--- Data in this exercise Enclosed Below ---

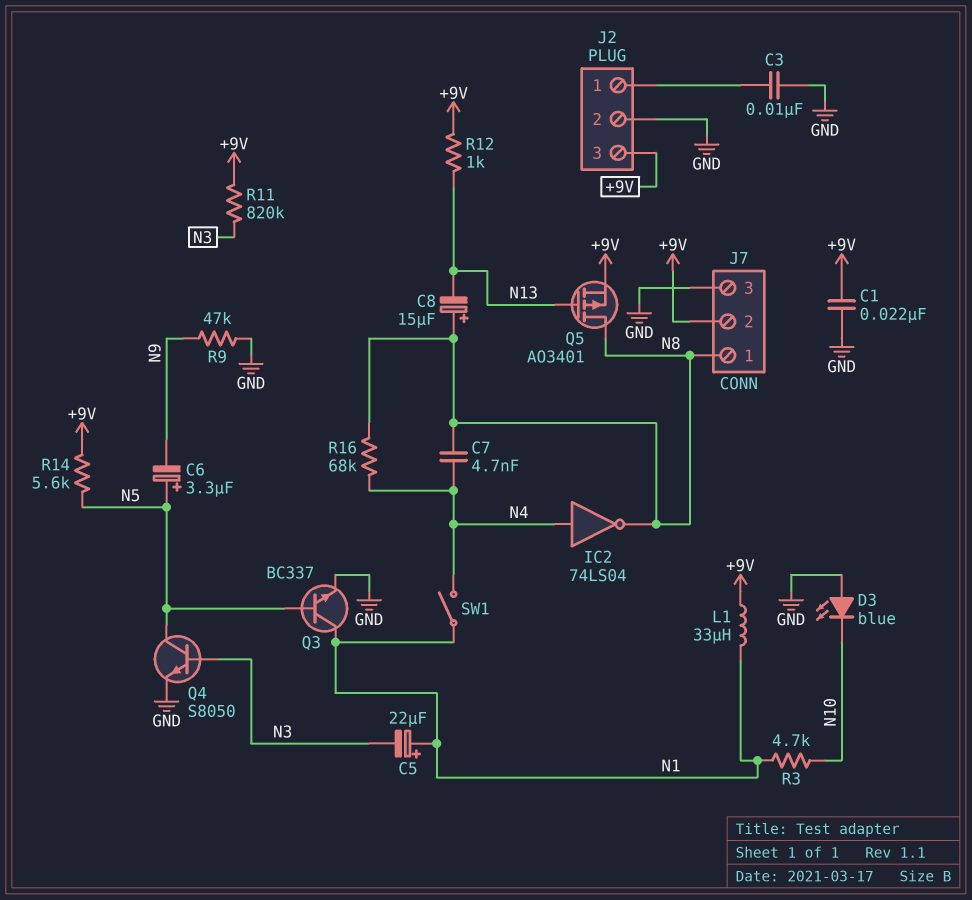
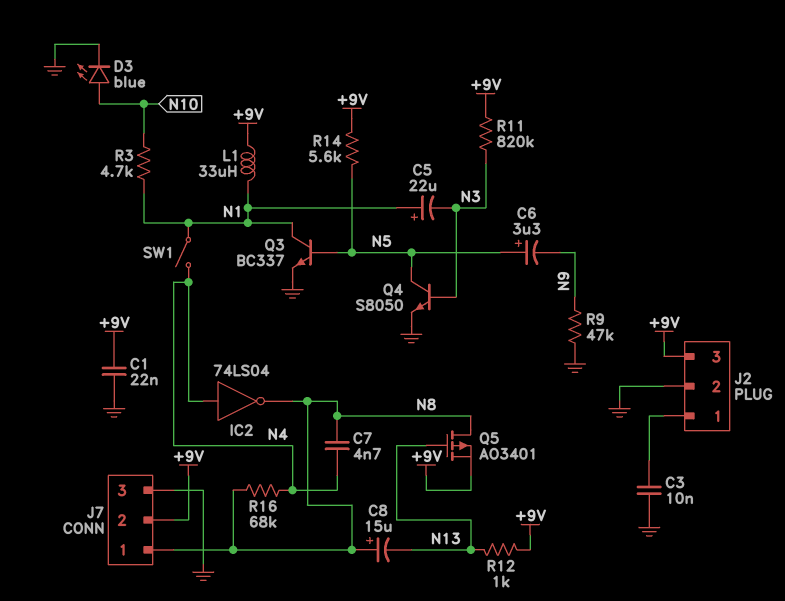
D3: LED blue (A GND, K N10) -> LED blue (A N10, K GND)

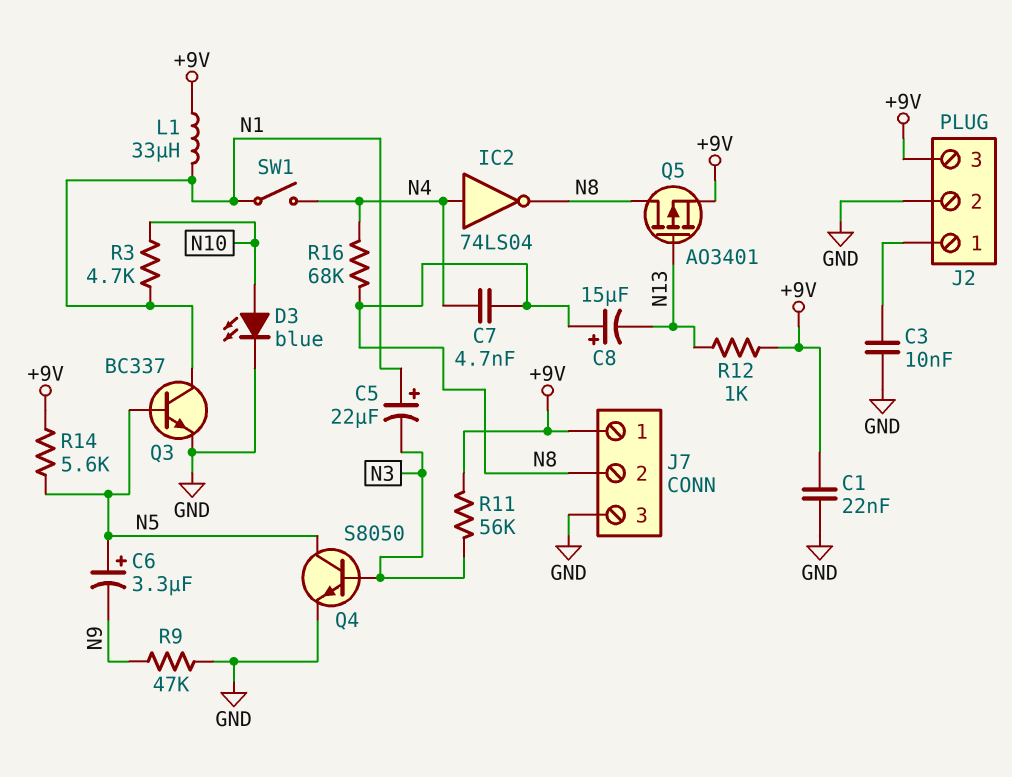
J7 pin 1: N8 -> +9V
J7 pin 2: +9V -> N8
R11: 820k (+9V, N3) -> 56k (+9V, N3)

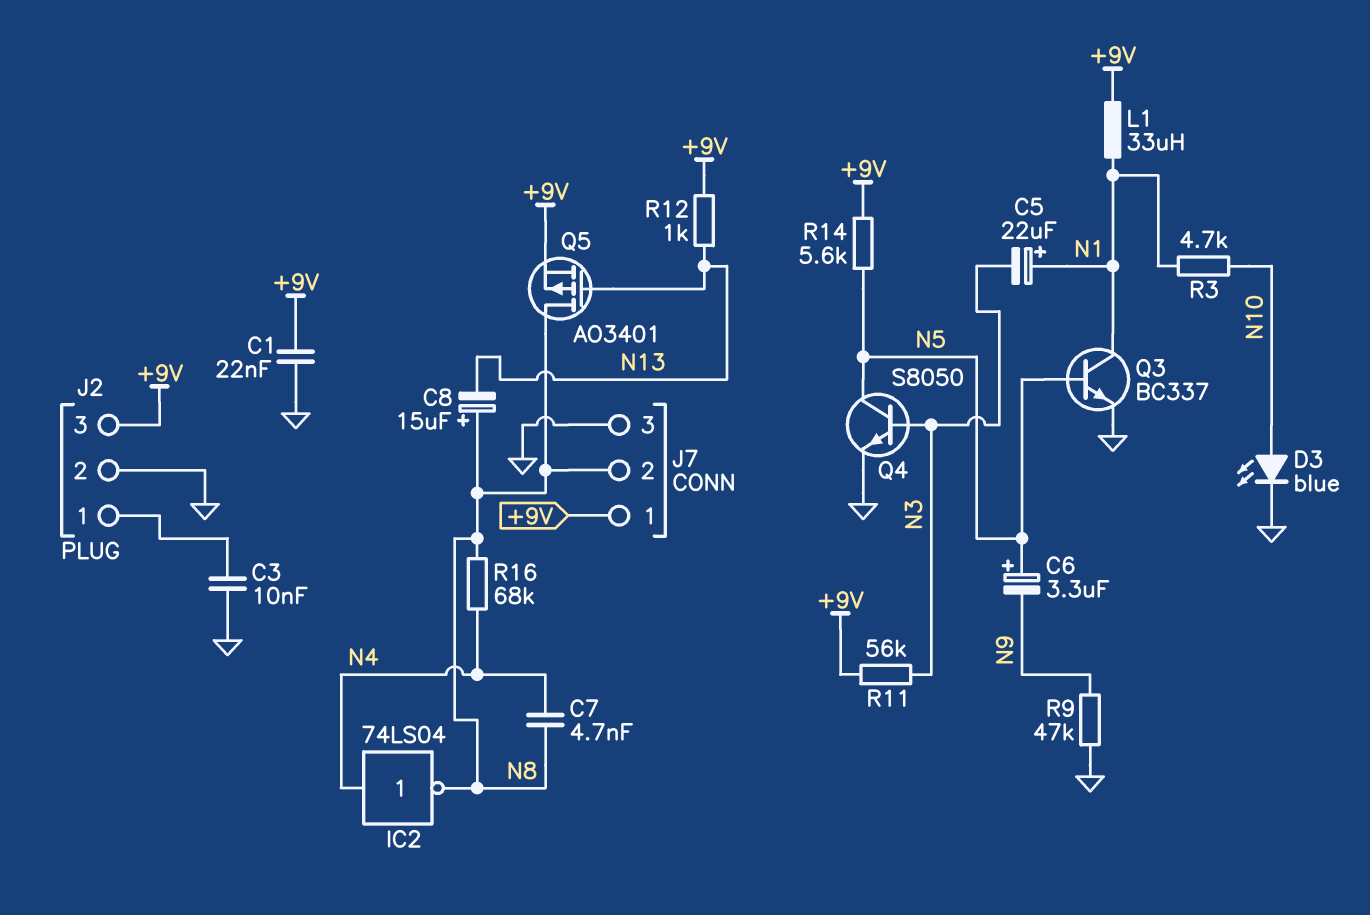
SW1: switch (N1, N4) -> none

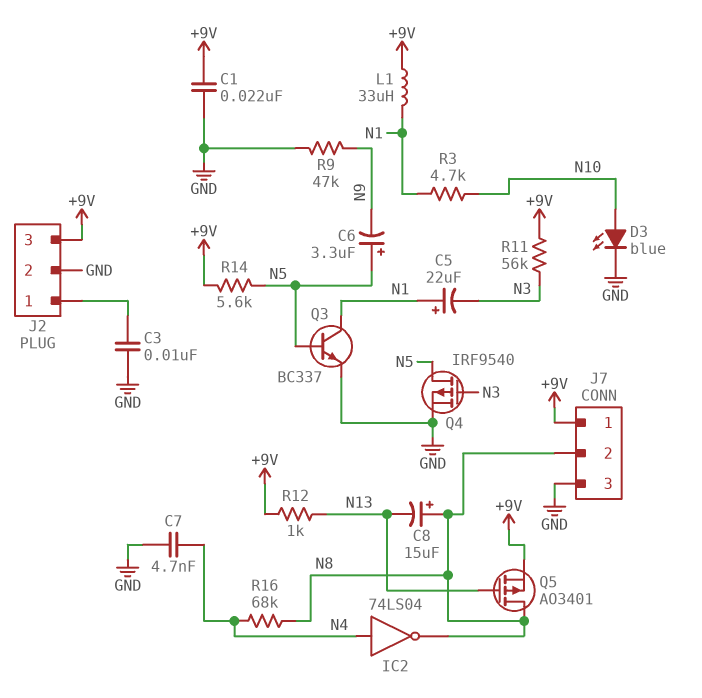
C7: 4.7nF (N4, N8) -> 4.7nF (GND, N4)
Q4: NPN S8050 (B N3, C N5, E GND) -> PMOS IRF9540 (G N3, D N5, S GND)

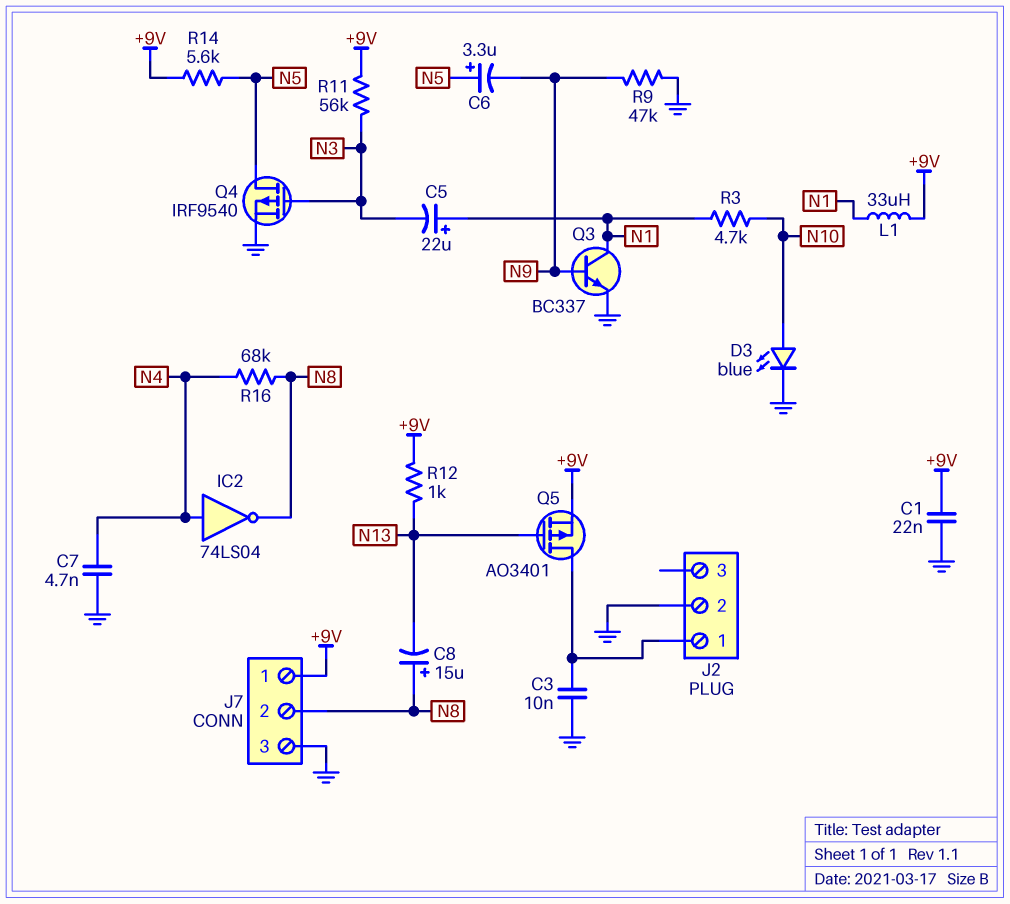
J2 pin 3: +9V -> none
Q3: NPN BC337 (B N5, C N1, E GND) -> NPN BC337 (B N9, C N1, E GND)
Q5: PMOS AO3401 (G N13, D N8, S +9V) -> PMOS AO3401 (G N13, D J2/1, S +9V)

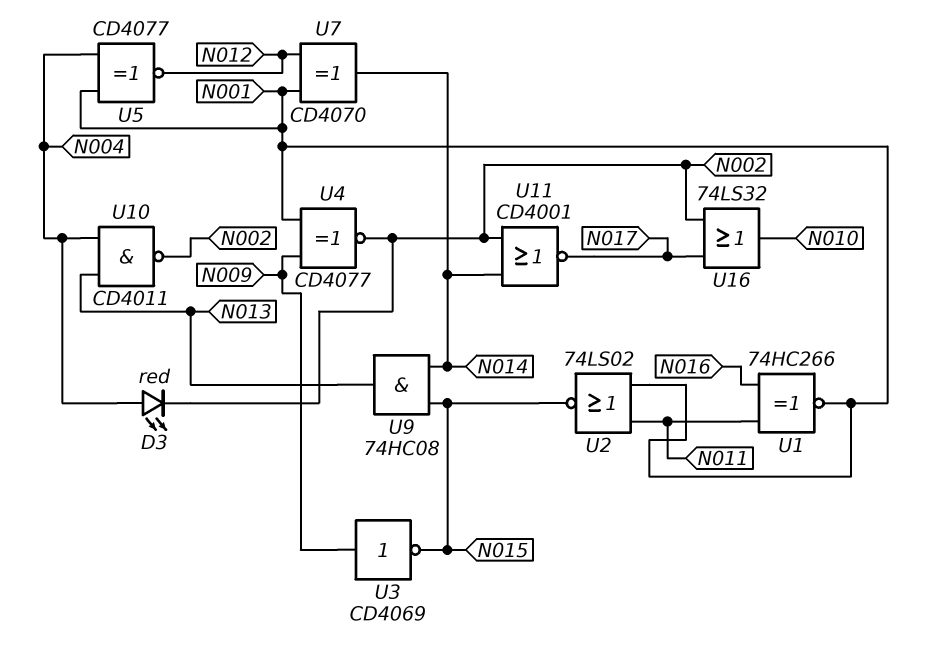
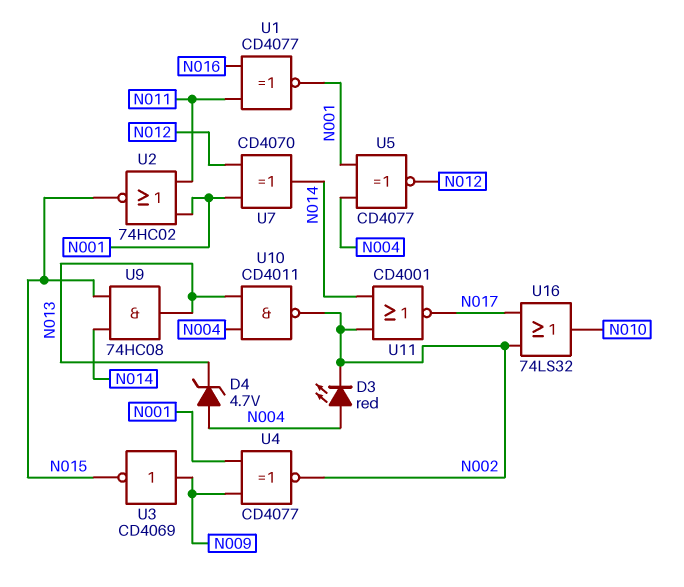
D4: none -> zener 4.7V (A N004, K N013)
U1: XNOR 74HC266 (in N011, in N016, out N001) -> XNOR CD4077 (in N011, in N016, out N001)
U2: NOR 74LS02 (in N001, in N011, out N015) -> NOR 74HC02 (in N001, in N011, out N015)

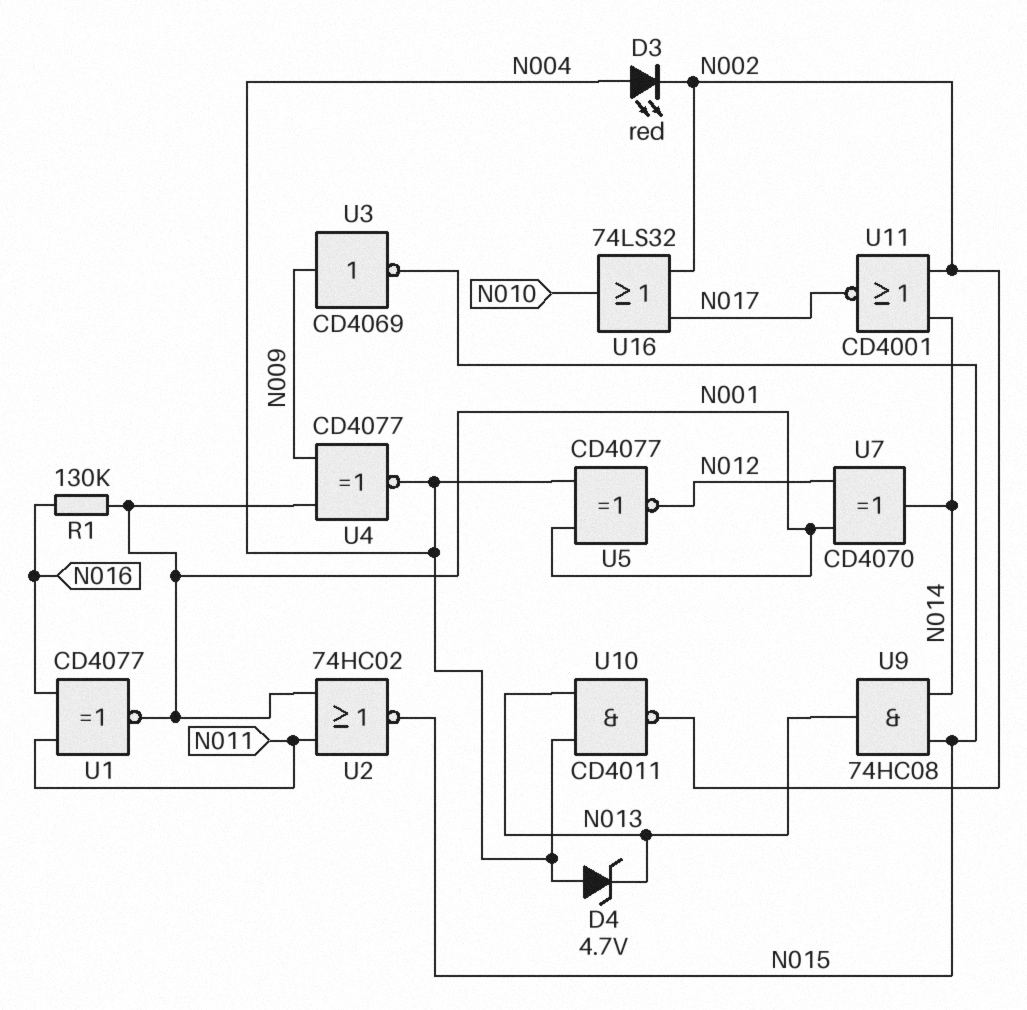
R1: none -> 130k (N001, N016)
U4: XNOR CD4077 (in N001, in N009, out N002) -> XNOR CD4077 (in N001, in N009, out N004)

--- End of Enclosed Data in this exercise ---

# [Task directions]
Filter the entries above down to the lines containing the word "none".

# [Your response]
SW1: switch (N1, N4) -> none
J2 pin 3: +9V -> none
D4: none -> zener 4.7V (A N004, K N013)
R1: none -> 130k (N001, N016)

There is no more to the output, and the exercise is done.